Task prompt:
Wherever the string "moved" occurs in a line of these records, report that line.

Provided data:
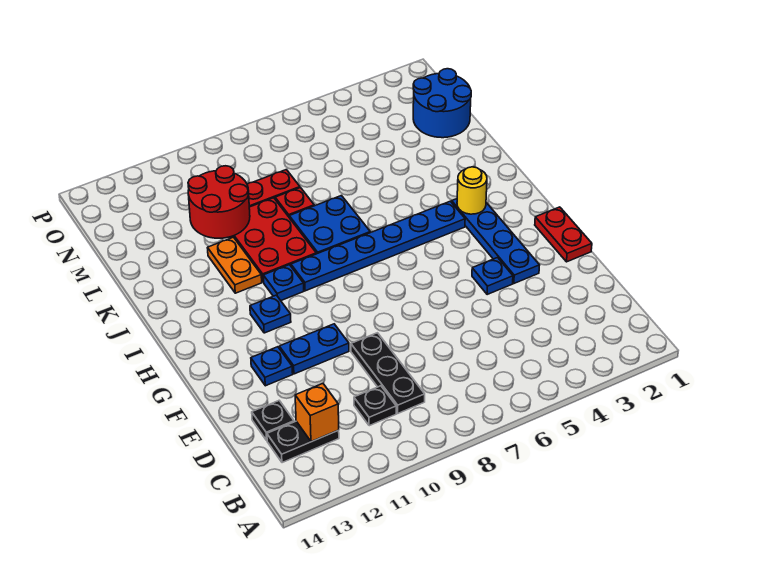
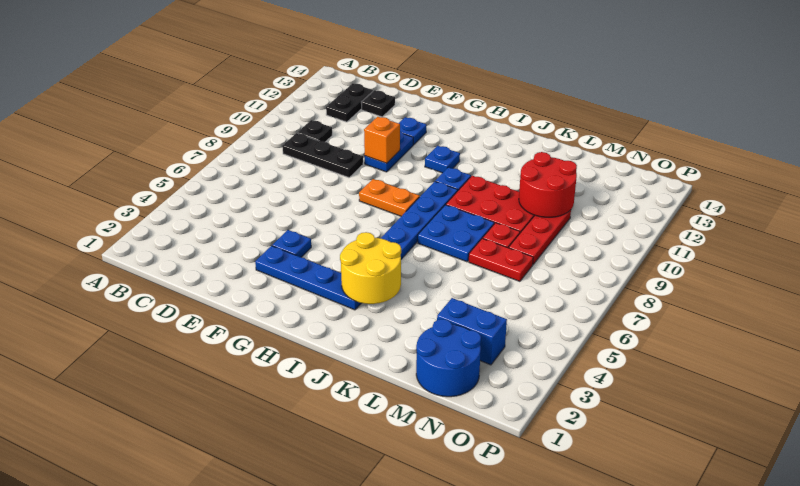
orange 1x1 brick [295,384,339,442] -> orange 1x1 brick moved to [364,117,400,163]
red 1x2 plate [535,207,592,262] -> red 1x2 plate moved to [469,238,533,281]
yellow 1x1 round brick [457,167,487,214] -> yellow 2x2 round brick [340,232,401,304]
orange 1x2 plate [208,237,262,293] -> orange 1x2 plate moved to [359,179,420,216]
none -> blue 1x2 brick [437,298,507,365]

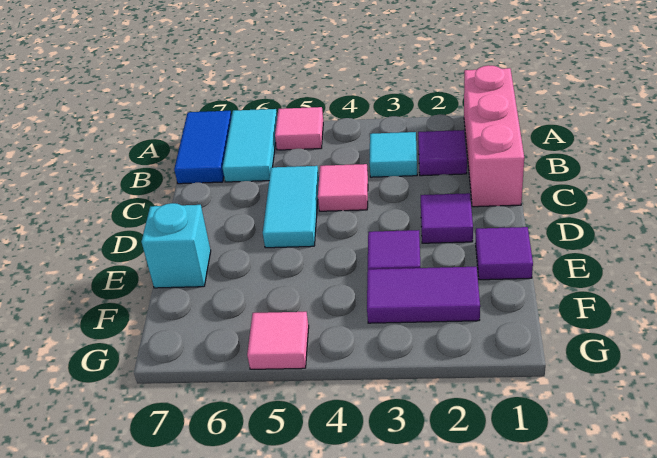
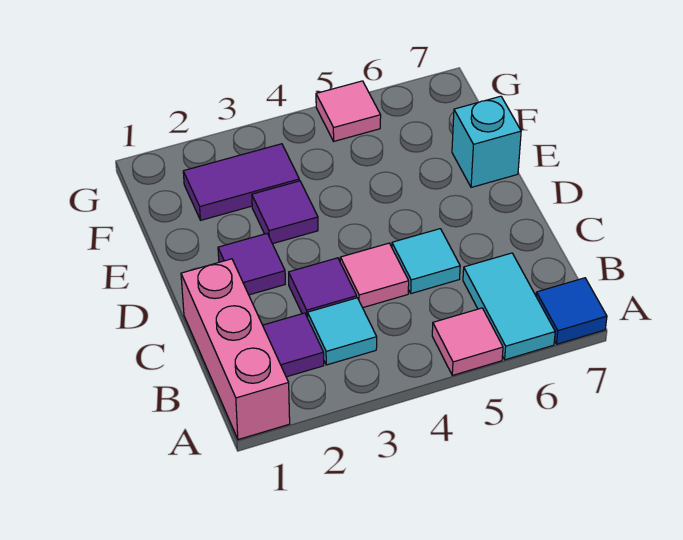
blue 1x2 tile [174,111,232,184] -> blue 1x1 tile [536,278,607,344]
cyan 1x2 tile [263,166,319,248] -> cyan 1x1 tile [392,229,460,294]
purple 1x1 tile [476,227,533,280] -> purple 1x1 tile moved to [289,258,357,318]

Finished task:
orange 1x1 brick [295,384,339,442] -> orange 1x1 brick moved to [364,117,400,163]
red 1x2 plate [535,207,592,262] -> red 1x2 plate moved to [469,238,533,281]
orange 1x2 plate [208,237,262,293] -> orange 1x2 plate moved to [359,179,420,216]
purple 1x1 tile [476,227,533,280] -> purple 1x1 tile moved to [289,258,357,318]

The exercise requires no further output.